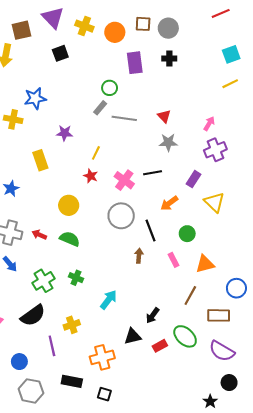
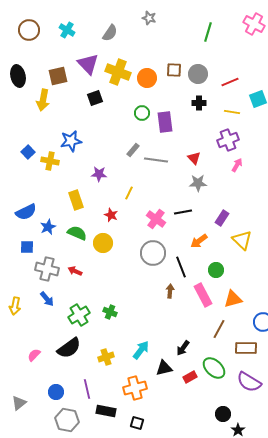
red line: (221, 13) -> (230, 82), moved
yellow cross: (84, 26) -> (118, 72), size x1.4
purple rectangle: (135, 63) -> (165, 122), moved
yellow line: (230, 84) -> (232, 112), moved, turned 35
green circle: (110, 88) -> (142, 113), moved
purple cross: (215, 150) -> (228, 140), moved
red star: (91, 176) -> (111, 215), moved
green semicircle: (70, 239) -> (77, 233), moved
pink rectangle: (174, 260) -> (203, 295), size x1.6
cyan arrow: (109, 300) -> (141, 350), moved
purple line: (52, 346) -> (87, 389), moved
black circle: (229, 383) -> (223, 414), moved

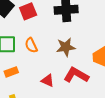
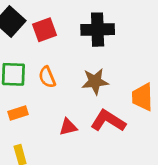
red triangle: (48, 81) -> (68, 127), turned -40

··········

_EXERCISE INSTRUCTIONS_
Transcribe every line of the listing above exactly; skip the pictures.

_RESULT OF THE EXERCISE_
red line: (221, 13) -> (230, 82), moved
yellow cross: (84, 26) -> (118, 72), size x1.4
purple rectangle: (135, 63) -> (165, 122), moved
yellow line: (230, 84) -> (232, 112), moved, turned 35
green circle: (110, 88) -> (142, 113), moved
purple cross: (215, 150) -> (228, 140), moved
red star: (91, 176) -> (111, 215), moved
green semicircle: (70, 239) -> (77, 233), moved
pink rectangle: (174, 260) -> (203, 295), size x1.6
cyan arrow: (109, 300) -> (141, 350), moved
purple line: (52, 346) -> (87, 389), moved
black circle: (229, 383) -> (223, 414), moved

red triangle: (48, 81) -> (68, 127), turned -40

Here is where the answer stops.